== Segment start ==
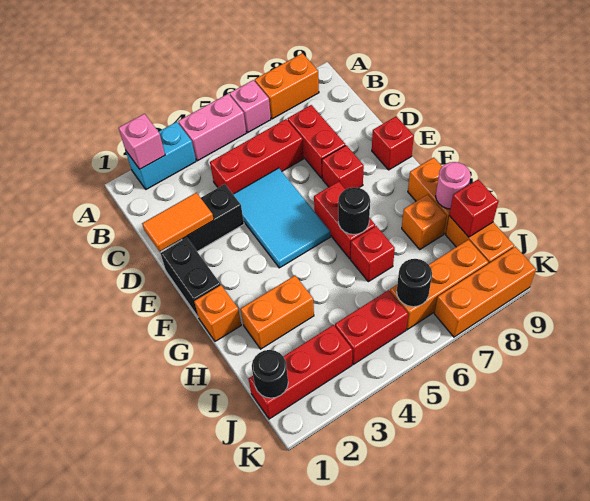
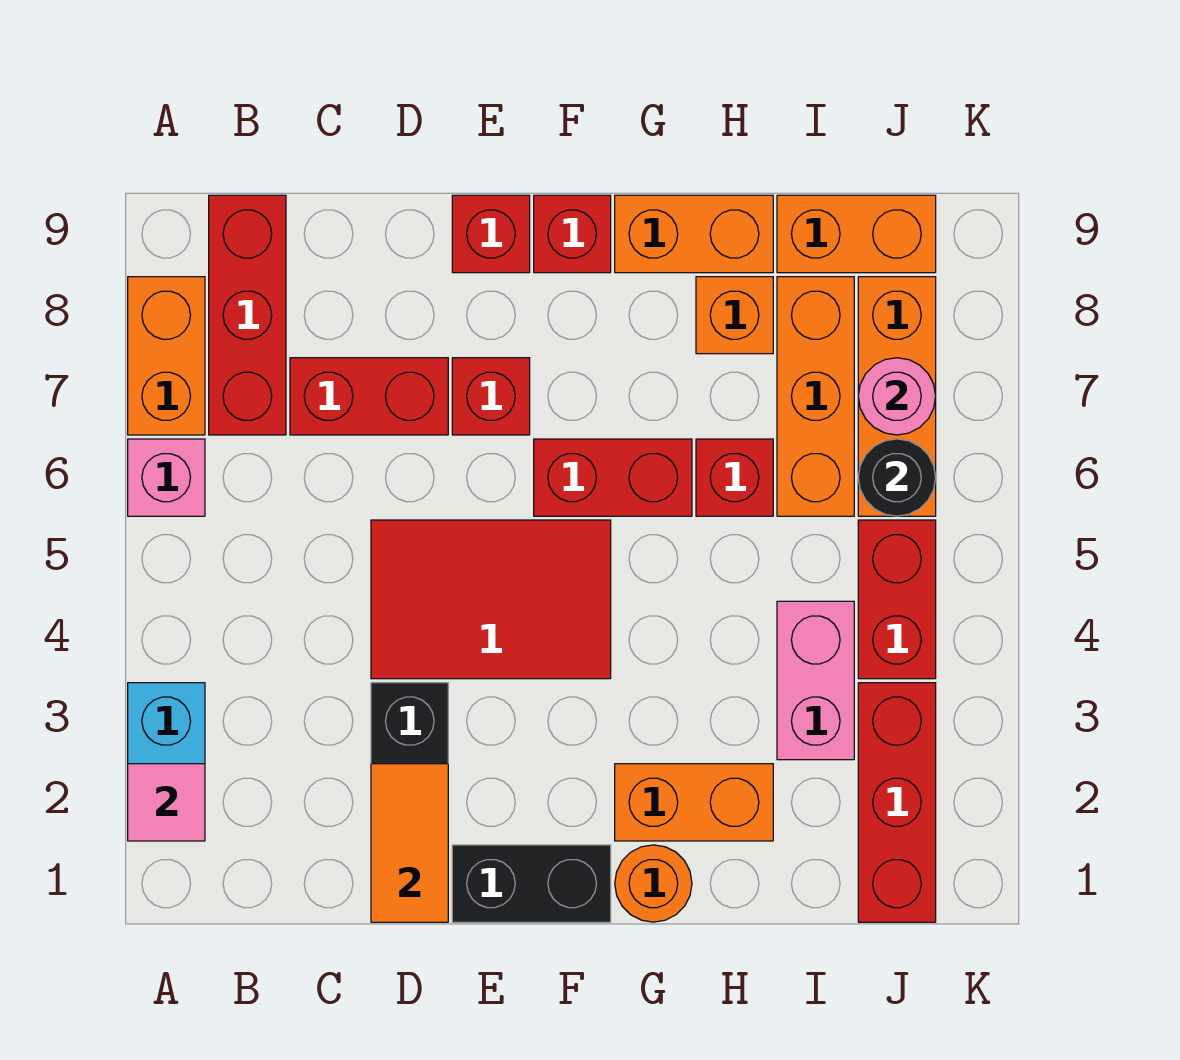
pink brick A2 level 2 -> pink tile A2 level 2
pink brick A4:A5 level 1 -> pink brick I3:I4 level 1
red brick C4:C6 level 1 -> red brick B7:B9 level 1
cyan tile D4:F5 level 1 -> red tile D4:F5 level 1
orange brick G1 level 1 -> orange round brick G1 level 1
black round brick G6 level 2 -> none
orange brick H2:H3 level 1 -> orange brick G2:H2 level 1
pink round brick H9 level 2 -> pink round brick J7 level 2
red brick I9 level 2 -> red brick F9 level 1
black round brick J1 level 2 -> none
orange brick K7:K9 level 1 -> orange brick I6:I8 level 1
== Segment end ==
**Work required:**
Would you quote, exactly and only, the lines from the one containing "orange brick G1" to the end of the entries?

**Answer to the problem:**
orange brick G1 level 1 -> orange round brick G1 level 1
black round brick G6 level 2 -> none
orange brick H2:H3 level 1 -> orange brick G2:H2 level 1
pink round brick H9 level 2 -> pink round brick J7 level 2
red brick I9 level 2 -> red brick F9 level 1
black round brick J1 level 2 -> none
orange brick K7:K9 level 1 -> orange brick I6:I8 level 1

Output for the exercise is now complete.